Segment Open

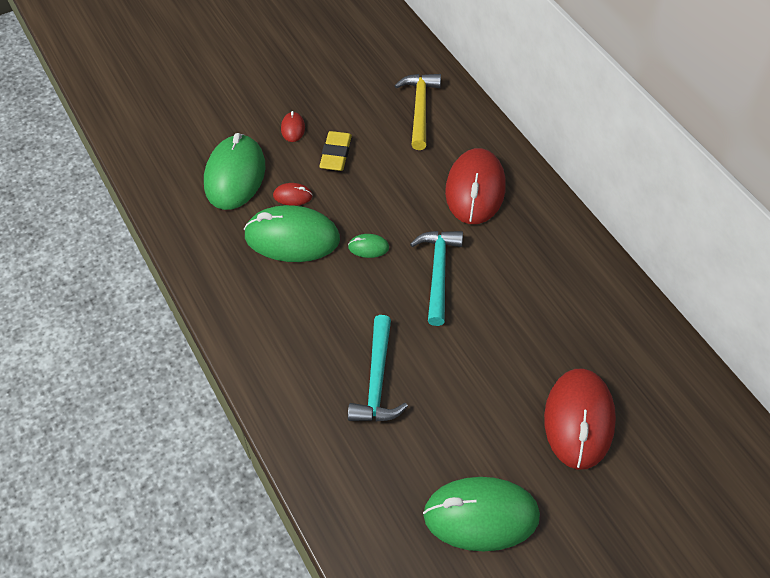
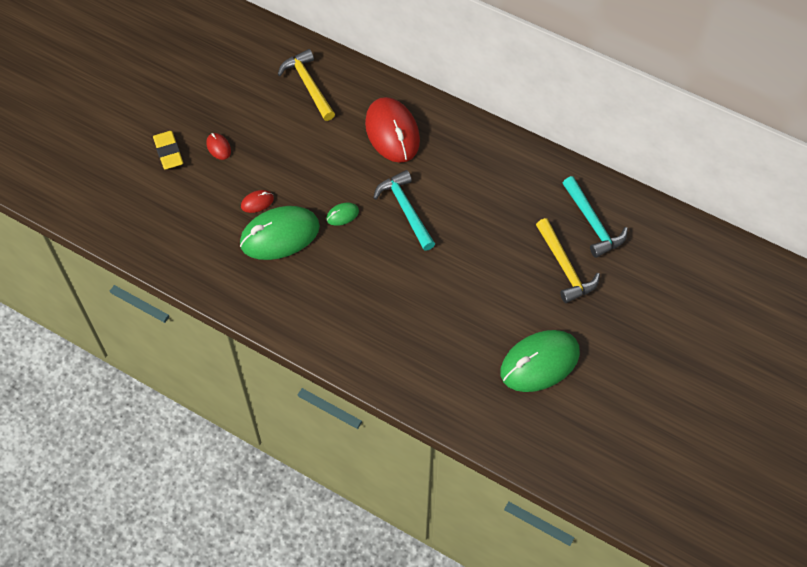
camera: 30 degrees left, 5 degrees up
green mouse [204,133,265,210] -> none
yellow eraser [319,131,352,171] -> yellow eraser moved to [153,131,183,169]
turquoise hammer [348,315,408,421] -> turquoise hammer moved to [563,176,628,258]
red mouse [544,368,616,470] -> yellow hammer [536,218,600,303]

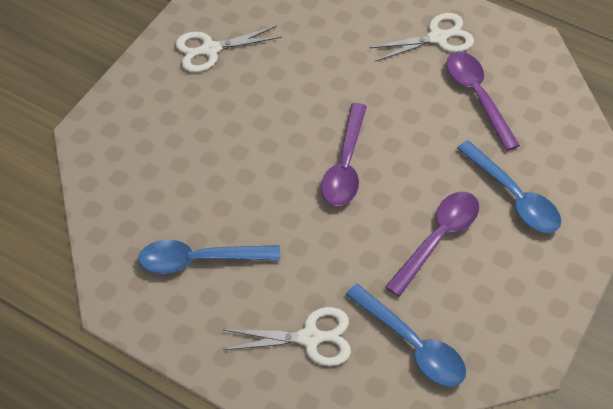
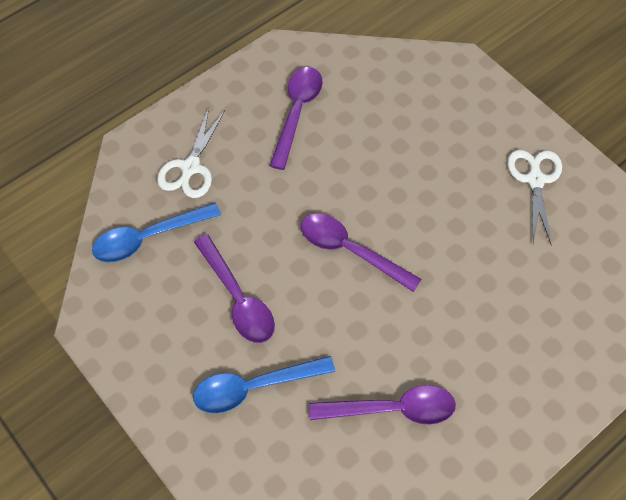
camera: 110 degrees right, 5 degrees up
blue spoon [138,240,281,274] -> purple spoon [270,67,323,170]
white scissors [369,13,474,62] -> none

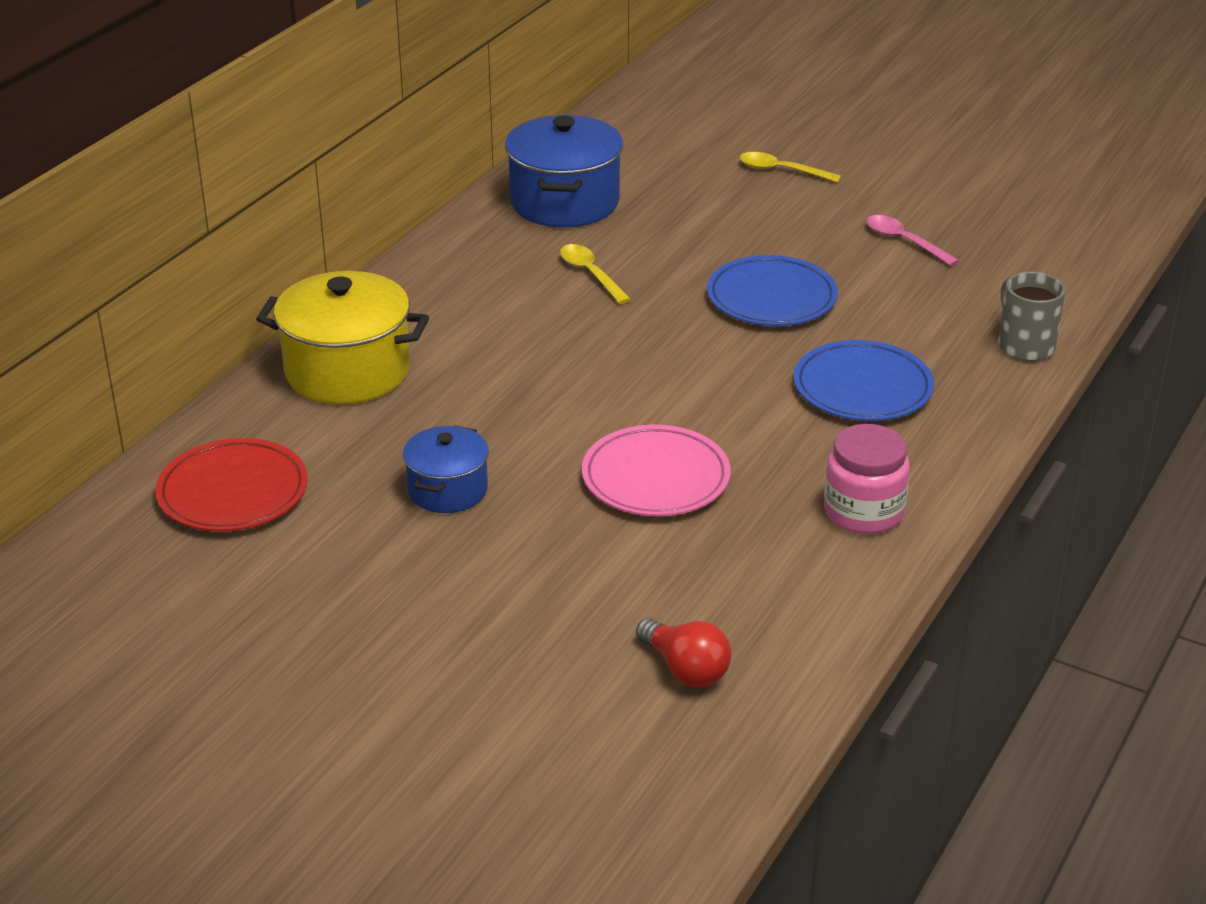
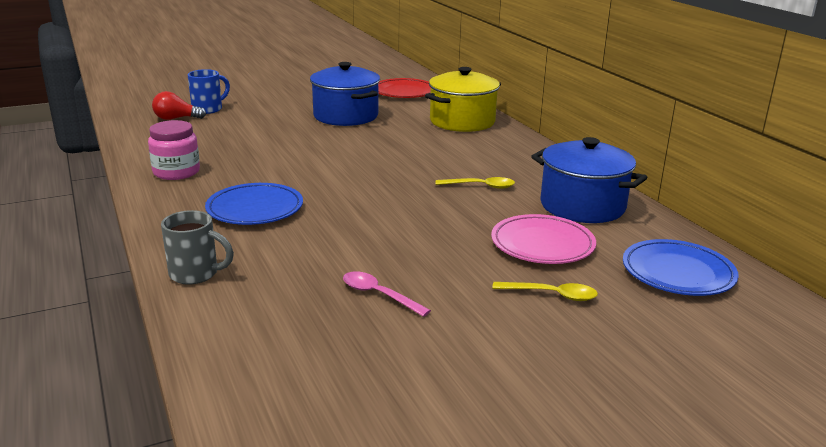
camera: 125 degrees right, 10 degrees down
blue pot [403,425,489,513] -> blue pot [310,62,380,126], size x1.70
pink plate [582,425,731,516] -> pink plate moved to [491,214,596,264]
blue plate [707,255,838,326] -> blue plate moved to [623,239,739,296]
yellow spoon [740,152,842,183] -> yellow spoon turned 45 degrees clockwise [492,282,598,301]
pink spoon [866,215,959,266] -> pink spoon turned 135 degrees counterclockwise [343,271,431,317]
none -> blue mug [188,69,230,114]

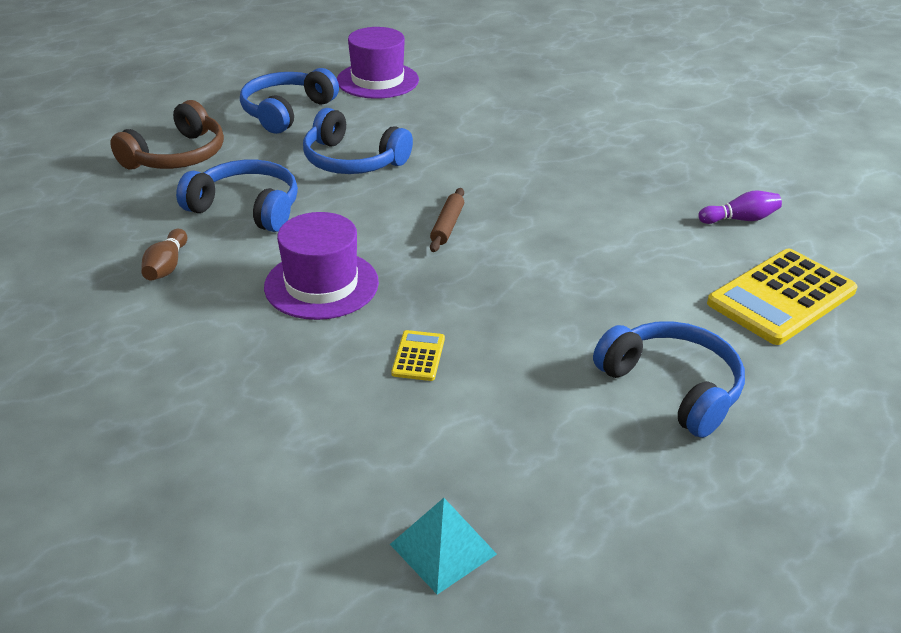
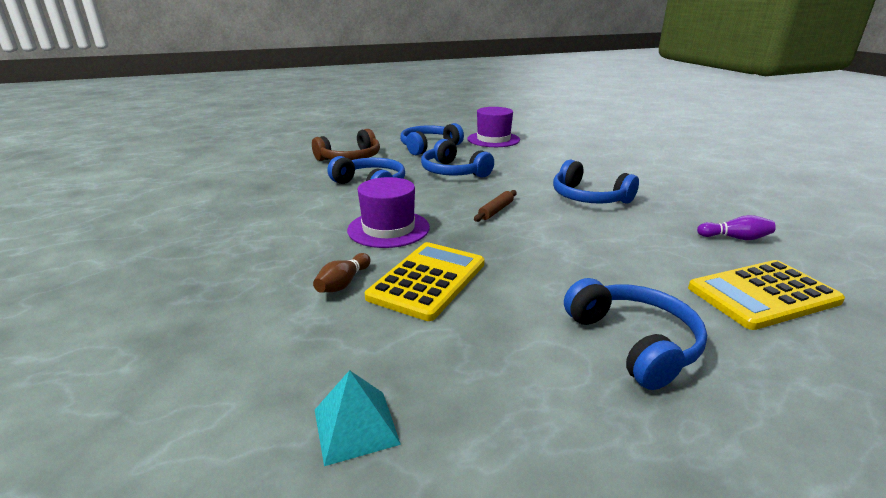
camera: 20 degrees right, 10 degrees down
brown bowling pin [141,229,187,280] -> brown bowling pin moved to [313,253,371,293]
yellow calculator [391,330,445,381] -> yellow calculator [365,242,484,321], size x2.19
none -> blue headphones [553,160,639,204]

Segment Closed

- [PROBLEM DETAILS]:
Please print exactly the lines from the line containing "yellow spoon [740,152,842,183]" through the end of the records above, both included, leaving out every picture.

- [SOLUTION TO THIS TASK]:
yellow spoon [740,152,842,183] -> yellow spoon turned 45 degrees clockwise [492,282,598,301]
pink spoon [866,215,959,266] -> pink spoon turned 135 degrees counterclockwise [343,271,431,317]
none -> blue mug [188,69,230,114]

camera: 20 degrees right, 10 degrees down
brown bowling pin [141,229,187,280] -> brown bowling pin moved to [313,253,371,293]
yellow calculator [391,330,445,381] -> yellow calculator [365,242,484,321], size x2.19
none -> blue headphones [553,160,639,204]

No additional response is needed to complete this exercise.